Your assignment.
Each line from the one containing "(176, 313) = (158, 254): green" through the last line of the entries below is to be transcribed exactly. Nothing else belongs in the reply.

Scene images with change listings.
· · · · · · ·

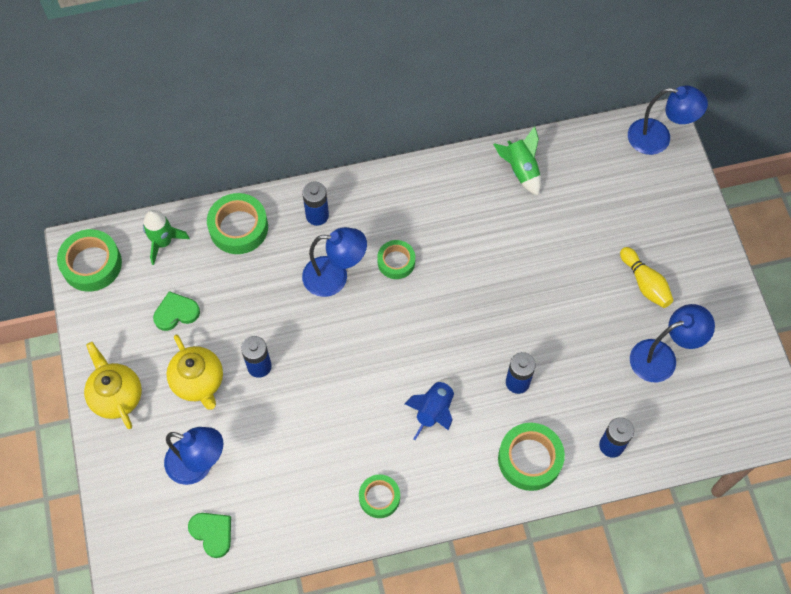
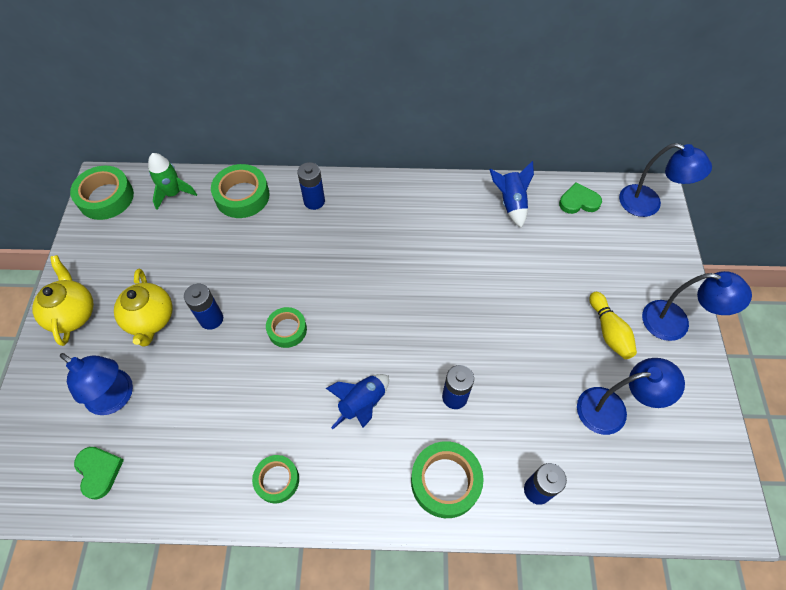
camera: 15 degrees right, 5 degrees down
(176, 313) = (158, 254): green heart -> green heart (578, 201)
(335, 277) = (311, 256): blue lamp -> blue lamp (675, 323)
(396, 262) = (371, 256): green tape -> green tape (287, 330)
(520, 170) = (510, 203): green rocket -> blue rocket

· · · · · · ·

Answer to the exercise.
(176, 313) = (158, 254): green heart -> green heart (578, 201)
(335, 277) = (311, 256): blue lamp -> blue lamp (675, 323)
(396, 262) = (371, 256): green tape -> green tape (287, 330)
(520, 170) = (510, 203): green rocket -> blue rocket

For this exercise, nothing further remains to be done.